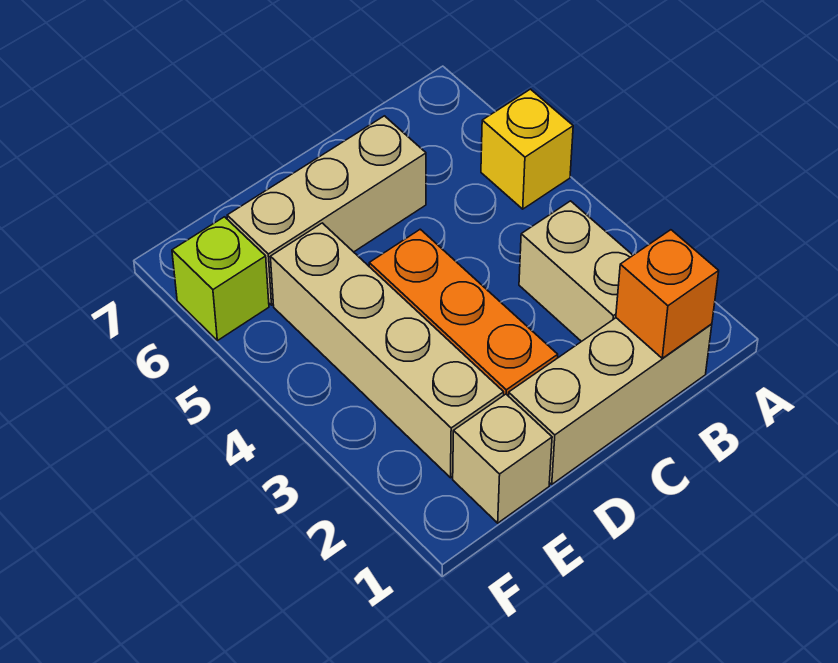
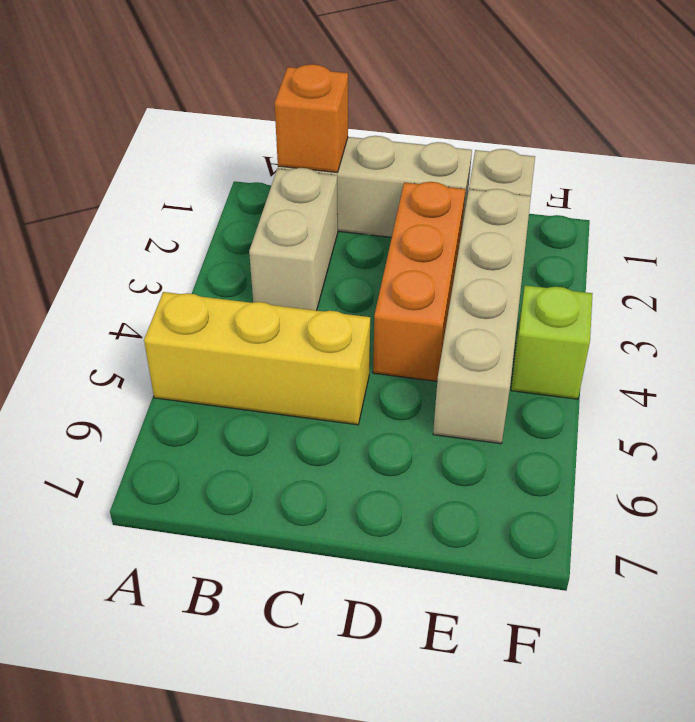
yellow brick A5 level 1 -> yellow brick A5:C5 level 1
tan brick C6:E6 level 1 -> none
lime brick F6 level 1 -> lime brick F4 level 1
┄┄┄┄┄┄┄┄┄┄
» **What to do**
The data above must be reproduced exactly, without any of its pictures.

» **Result below**
yellow brick A5 level 1 -> yellow brick A5:C5 level 1
tan brick C6:E6 level 1 -> none
lime brick F6 level 1 -> lime brick F4 level 1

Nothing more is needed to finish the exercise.